Task instructions
Check every line of the data below for the word "none". Copy the ones that have it.

Dataset excerpts
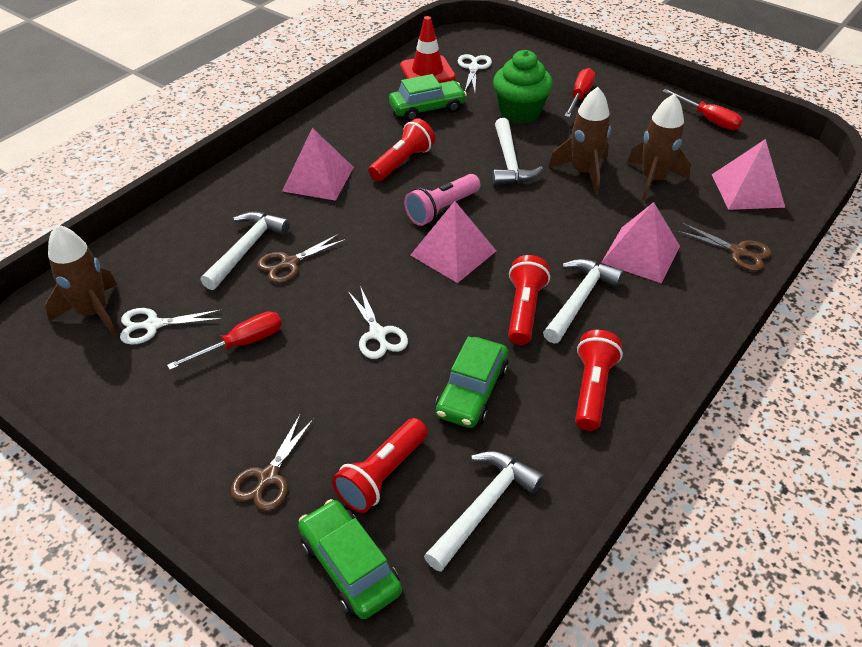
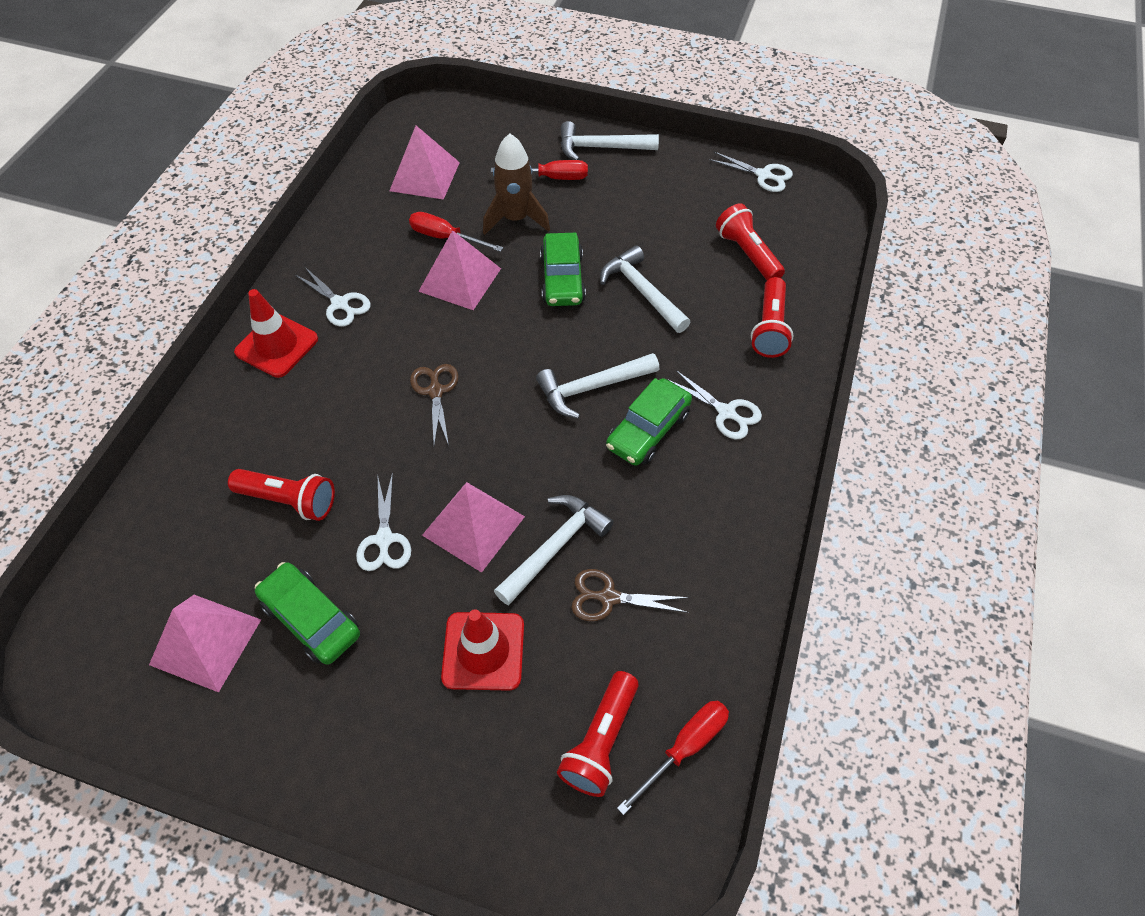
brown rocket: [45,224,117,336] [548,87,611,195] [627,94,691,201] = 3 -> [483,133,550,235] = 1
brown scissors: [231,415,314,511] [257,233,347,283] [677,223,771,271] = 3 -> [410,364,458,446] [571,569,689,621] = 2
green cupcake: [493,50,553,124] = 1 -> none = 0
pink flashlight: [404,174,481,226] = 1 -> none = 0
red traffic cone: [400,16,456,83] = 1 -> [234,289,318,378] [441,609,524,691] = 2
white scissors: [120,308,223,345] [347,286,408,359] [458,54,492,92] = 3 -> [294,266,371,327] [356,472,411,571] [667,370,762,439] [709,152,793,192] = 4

...

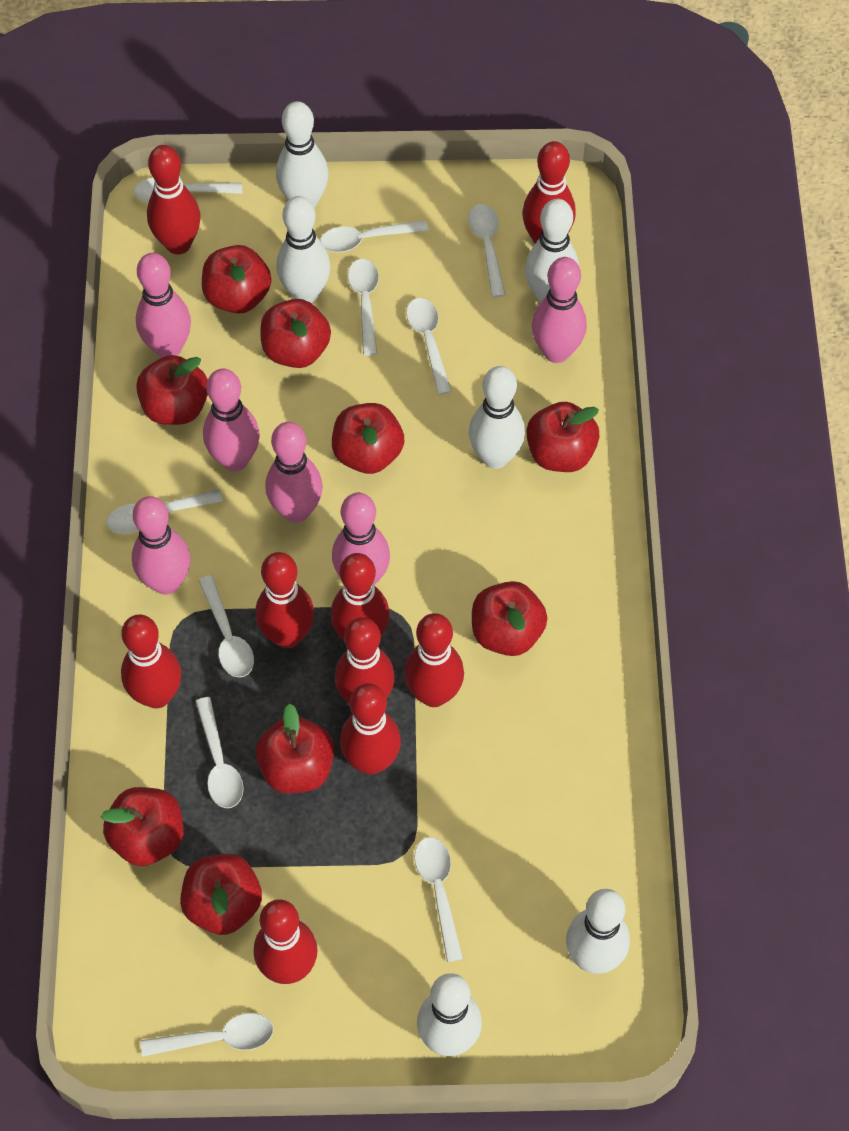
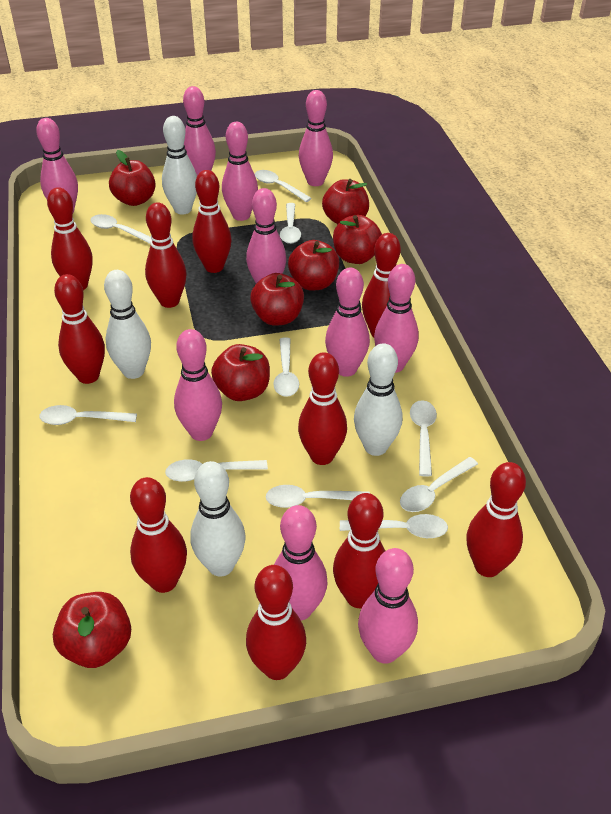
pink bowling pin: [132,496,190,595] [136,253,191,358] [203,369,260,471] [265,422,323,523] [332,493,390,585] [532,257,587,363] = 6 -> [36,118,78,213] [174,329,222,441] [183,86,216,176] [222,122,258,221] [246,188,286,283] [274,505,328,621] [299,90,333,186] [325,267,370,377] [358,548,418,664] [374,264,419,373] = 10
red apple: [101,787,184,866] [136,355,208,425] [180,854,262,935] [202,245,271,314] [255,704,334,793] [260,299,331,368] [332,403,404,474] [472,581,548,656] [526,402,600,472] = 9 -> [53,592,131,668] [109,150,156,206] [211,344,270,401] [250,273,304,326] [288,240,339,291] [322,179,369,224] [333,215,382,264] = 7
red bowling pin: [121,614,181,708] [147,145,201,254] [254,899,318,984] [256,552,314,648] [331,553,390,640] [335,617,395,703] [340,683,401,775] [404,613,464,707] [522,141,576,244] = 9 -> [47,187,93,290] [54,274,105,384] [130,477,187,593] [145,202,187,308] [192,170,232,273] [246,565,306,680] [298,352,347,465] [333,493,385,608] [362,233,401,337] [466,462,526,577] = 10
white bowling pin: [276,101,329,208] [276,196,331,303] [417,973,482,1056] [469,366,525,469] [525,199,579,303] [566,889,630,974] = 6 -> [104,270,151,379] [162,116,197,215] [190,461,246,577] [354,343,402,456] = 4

Response to this task
green cupcake: [493,50,553,124] = 1 -> none = 0
pink flashlight: [404,174,481,226] = 1 -> none = 0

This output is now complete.